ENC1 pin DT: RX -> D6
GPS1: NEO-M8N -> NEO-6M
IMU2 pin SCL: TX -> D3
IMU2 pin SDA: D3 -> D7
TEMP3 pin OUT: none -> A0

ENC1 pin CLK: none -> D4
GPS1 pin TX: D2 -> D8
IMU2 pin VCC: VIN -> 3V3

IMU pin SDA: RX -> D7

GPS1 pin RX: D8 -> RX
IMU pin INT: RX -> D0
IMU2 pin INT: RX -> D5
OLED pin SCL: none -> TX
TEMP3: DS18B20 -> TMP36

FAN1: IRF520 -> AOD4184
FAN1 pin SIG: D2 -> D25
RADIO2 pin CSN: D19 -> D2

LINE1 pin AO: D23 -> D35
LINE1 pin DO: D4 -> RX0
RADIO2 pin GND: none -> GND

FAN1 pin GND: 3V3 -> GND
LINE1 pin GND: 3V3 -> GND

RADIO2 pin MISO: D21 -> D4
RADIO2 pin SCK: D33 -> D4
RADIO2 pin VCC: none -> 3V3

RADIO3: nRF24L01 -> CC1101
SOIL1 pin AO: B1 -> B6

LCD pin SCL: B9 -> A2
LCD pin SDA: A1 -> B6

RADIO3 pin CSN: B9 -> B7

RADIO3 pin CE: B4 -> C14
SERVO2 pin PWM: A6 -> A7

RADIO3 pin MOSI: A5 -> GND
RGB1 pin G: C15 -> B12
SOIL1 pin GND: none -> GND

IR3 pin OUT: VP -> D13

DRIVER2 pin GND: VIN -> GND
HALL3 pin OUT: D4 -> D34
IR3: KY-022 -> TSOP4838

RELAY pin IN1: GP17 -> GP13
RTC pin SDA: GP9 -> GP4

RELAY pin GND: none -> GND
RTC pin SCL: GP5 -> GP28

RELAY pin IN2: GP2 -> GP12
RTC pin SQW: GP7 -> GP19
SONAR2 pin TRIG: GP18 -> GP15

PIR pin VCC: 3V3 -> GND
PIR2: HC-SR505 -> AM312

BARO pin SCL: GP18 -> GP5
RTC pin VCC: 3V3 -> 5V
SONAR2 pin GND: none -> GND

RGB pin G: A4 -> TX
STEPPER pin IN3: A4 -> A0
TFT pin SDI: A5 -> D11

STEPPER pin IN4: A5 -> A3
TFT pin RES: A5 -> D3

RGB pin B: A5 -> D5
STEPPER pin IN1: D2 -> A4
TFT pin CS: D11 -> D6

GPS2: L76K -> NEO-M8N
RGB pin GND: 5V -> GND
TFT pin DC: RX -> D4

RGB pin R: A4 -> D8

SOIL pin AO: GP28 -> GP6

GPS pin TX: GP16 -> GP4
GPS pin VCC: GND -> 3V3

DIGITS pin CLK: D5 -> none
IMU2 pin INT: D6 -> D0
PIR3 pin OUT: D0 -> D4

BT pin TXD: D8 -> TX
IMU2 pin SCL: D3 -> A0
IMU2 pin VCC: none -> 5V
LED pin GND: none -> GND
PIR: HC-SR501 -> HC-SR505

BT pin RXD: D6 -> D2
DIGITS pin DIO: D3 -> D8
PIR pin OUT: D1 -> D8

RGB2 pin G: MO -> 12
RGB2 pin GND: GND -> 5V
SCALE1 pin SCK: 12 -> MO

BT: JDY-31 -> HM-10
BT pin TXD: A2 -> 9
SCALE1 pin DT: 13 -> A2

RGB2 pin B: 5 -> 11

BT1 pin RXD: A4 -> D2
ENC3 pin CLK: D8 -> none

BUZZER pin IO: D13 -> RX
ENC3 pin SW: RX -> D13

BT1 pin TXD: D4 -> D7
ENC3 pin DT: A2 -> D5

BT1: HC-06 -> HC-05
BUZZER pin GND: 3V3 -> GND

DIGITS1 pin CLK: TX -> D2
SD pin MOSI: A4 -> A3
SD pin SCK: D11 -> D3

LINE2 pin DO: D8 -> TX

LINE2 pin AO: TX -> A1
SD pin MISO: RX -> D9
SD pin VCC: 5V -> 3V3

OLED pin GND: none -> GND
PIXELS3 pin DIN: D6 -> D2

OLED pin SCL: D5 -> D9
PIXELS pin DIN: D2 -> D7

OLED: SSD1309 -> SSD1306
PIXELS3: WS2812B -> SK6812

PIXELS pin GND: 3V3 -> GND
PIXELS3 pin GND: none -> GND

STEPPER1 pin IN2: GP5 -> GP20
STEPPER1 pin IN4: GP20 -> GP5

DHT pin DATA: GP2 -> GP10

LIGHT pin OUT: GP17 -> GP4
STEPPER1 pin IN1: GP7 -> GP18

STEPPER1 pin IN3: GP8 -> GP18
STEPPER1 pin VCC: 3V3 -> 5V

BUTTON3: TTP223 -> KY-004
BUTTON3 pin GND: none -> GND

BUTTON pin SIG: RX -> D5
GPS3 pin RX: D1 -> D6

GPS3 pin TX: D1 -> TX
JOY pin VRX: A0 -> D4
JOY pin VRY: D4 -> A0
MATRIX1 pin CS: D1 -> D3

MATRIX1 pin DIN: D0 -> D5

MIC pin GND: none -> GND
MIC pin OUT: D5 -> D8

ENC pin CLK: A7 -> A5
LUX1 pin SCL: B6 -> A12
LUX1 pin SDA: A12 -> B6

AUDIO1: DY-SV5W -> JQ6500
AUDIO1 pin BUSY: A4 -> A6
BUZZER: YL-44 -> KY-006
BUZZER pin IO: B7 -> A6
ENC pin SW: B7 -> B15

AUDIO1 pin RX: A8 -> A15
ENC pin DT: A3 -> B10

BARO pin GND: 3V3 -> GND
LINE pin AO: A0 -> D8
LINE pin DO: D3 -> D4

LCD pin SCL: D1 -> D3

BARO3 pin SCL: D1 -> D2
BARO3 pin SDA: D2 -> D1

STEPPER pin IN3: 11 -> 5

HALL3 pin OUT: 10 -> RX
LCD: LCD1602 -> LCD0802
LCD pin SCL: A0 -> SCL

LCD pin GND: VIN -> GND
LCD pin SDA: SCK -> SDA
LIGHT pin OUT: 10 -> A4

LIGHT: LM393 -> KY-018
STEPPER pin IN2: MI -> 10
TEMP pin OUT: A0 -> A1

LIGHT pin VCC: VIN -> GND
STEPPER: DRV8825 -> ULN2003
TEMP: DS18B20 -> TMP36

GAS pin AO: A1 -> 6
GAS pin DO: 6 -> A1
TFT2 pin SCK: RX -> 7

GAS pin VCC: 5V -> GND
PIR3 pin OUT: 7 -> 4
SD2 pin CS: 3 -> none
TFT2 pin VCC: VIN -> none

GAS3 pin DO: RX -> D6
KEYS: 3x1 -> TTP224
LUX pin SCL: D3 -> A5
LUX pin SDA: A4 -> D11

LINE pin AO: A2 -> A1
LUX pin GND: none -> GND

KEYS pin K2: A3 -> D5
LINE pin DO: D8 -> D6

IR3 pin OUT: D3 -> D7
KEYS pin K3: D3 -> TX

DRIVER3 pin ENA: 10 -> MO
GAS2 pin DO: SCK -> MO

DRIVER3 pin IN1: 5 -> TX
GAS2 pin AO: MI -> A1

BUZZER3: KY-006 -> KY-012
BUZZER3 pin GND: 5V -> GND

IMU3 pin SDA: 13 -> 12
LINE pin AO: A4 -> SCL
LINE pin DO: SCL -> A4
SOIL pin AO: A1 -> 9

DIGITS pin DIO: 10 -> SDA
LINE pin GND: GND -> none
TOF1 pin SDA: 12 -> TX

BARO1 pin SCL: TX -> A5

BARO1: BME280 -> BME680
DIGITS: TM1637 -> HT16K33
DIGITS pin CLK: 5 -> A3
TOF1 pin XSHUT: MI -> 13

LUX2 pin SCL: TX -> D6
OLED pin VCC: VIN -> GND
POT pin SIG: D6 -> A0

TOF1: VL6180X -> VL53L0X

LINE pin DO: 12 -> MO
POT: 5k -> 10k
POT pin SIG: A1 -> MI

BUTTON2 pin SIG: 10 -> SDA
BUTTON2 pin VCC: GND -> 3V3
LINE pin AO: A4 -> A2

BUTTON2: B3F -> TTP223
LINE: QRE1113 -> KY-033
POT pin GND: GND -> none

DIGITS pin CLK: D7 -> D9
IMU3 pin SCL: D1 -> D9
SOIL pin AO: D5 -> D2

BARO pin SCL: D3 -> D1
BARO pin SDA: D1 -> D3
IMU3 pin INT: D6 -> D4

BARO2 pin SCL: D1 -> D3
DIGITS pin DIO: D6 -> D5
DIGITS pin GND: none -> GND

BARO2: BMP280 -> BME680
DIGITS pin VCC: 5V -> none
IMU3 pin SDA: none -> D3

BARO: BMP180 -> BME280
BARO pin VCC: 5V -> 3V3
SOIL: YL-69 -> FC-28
◇ ◇ ◇ ◇
* Assignment
Each line in the listing above from the one containing "ENC3 pin DT: A2 -> D5" through the one containing "LCD pin SDA: SCK -> SDA" should be repeated exactly, and no other line.

* Output for this task
ENC3 pin DT: A2 -> D5

BT1: HC-06 -> HC-05
BUZZER pin GND: 3V3 -> GND

DIGITS1 pin CLK: TX -> D2
SD pin MOSI: A4 -> A3
SD pin SCK: D11 -> D3

LINE2 pin DO: D8 -> TX

LINE2 pin AO: TX -> A1
SD pin MISO: RX -> D9
SD pin VCC: 5V -> 3V3

OLED pin GND: none -> GND
PIXELS3 pin DIN: D6 -> D2

OLED pin SCL: D5 -> D9
PIXELS pin DIN: D2 -> D7

OLED: SSD1309 -> SSD1306
PIXELS3: WS2812B -> SK6812

PIXELS pin GND: 3V3 -> GND
PIXELS3 pin GND: none -> GND

STEPPER1 pin IN2: GP5 -> GP20
STEPPER1 pin IN4: GP20 -> GP5

DHT pin DATA: GP2 -> GP10

LIGHT pin OUT: GP17 -> GP4
STEPPER1 pin IN1: GP7 -> GP18

STEPPER1 pin IN3: GP8 -> GP18
STEPPER1 pin VCC: 3V3 -> 5V

BUTTON3: TTP223 -> KY-004
BUTTON3 pin GND: none -> GND

BUTTON pin SIG: RX -> D5
GPS3 pin RX: D1 -> D6

GPS3 pin TX: D1 -> TX
JOY pin VRX: A0 -> D4
JOY pin VRY: D4 -> A0
MATRIX1 pin CS: D1 -> D3

MATRIX1 pin DIN: D0 -> D5

MIC pin GND: none -> GND
MIC pin OUT: D5 -> D8

ENC pin CLK: A7 -> A5
LUX1 pin SCL: B6 -> A12
LUX1 pin SDA: A12 -> B6

AUDIO1: DY-SV5W -> JQ6500
AUDIO1 pin BUSY: A4 -> A6
BUZZER: YL-44 -> KY-006
BUZZER pin IO: B7 -> A6
ENC pin SW: B7 -> B15

AUDIO1 pin RX: A8 -> A15
ENC pin DT: A3 -> B10

BARO pin GND: 3V3 -> GND
LINE pin AO: A0 -> D8
LINE pin DO: D3 -> D4

LCD pin SCL: D1 -> D3

BARO3 pin SCL: D1 -> D2
BARO3 pin SDA: D2 -> D1

STEPPER pin IN3: 11 -> 5

HALL3 pin OUT: 10 -> RX
LCD: LCD1602 -> LCD0802
LCD pin SCL: A0 -> SCL

LCD pin GND: VIN -> GND
LCD pin SDA: SCK -> SDA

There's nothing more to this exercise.